■ **Dataset excerpt**:
▼▼▼

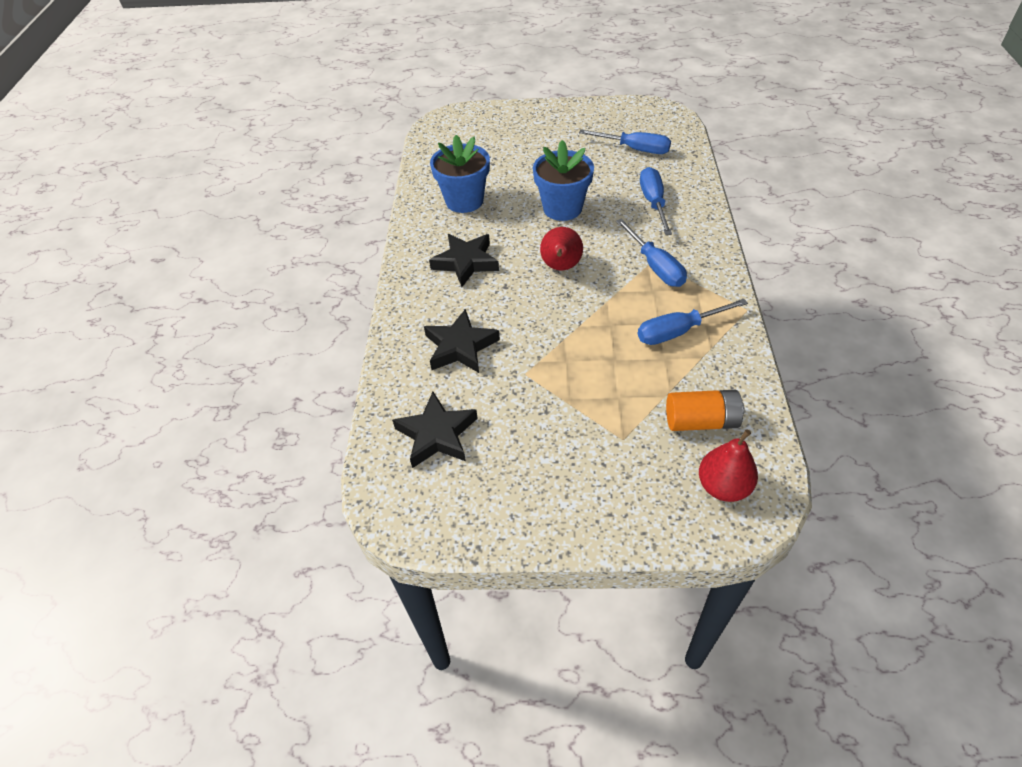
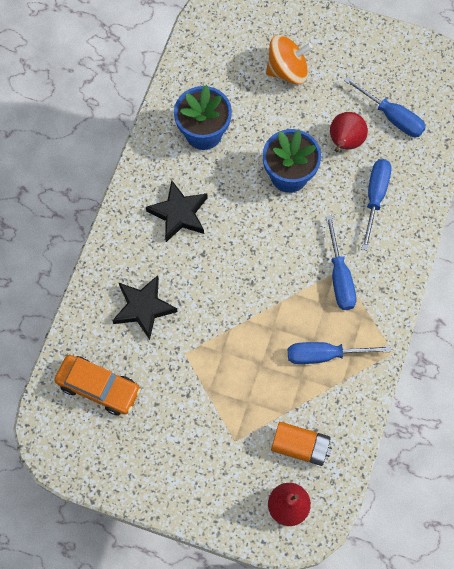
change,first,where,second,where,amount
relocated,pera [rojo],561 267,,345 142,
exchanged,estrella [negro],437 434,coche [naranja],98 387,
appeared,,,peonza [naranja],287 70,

▲▲▲

■ **What is needed**:
Considering only the data above, return the lines in which "naranja" occurs.

■ **Exercise result**:
exchanged,estrella [negro],437 434,coche [naranja],98 387,
appeared,,,peonza [naranja],287 70,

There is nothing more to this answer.